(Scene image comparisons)
[Start of Attachment]

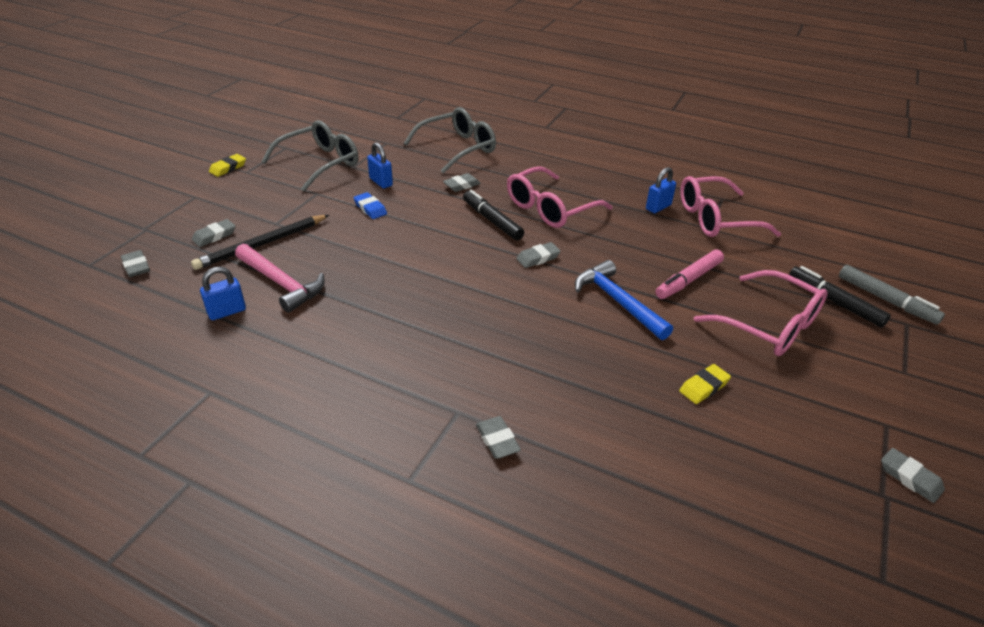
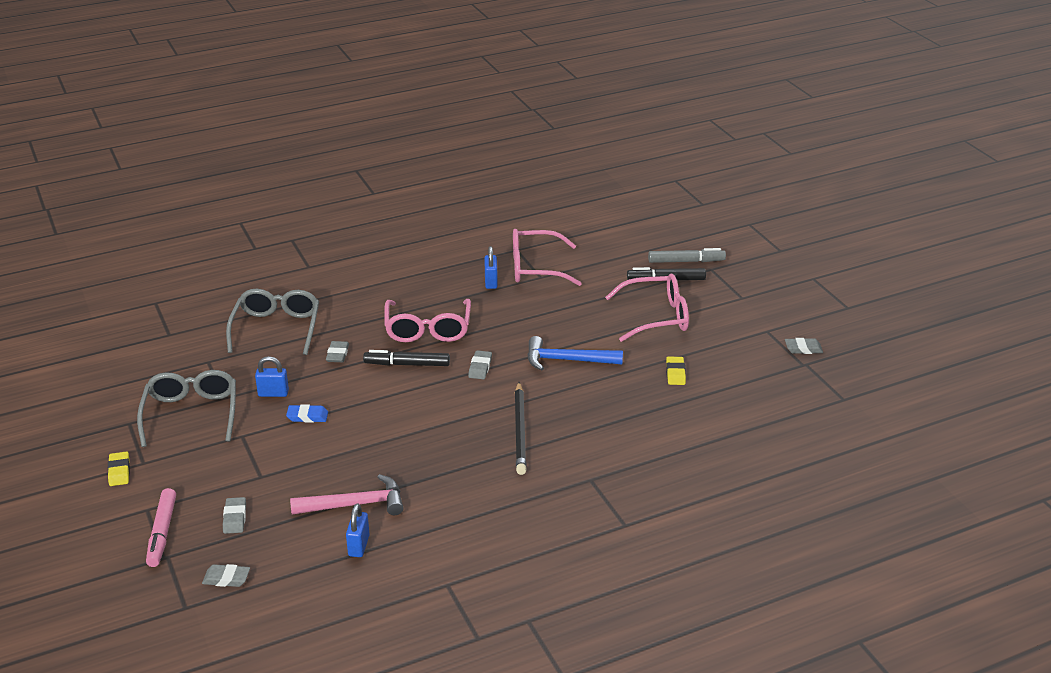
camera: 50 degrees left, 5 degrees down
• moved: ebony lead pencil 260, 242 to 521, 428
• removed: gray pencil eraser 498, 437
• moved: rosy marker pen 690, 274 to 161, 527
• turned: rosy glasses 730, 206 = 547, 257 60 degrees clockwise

[End of Attachment]

AIM OF THE EXERCISE: Give the data again exactly, without pictures.

RESULT OF THIS EXERCISE:
camera: 50 degrees left, 5 degrees down
• moved: ebony lead pencil 260, 242 to 521, 428
• removed: gray pencil eraser 498, 437
• moved: rosy marker pen 690, 274 to 161, 527
• turned: rosy glasses 730, 206 = 547, 257 60 degrees clockwise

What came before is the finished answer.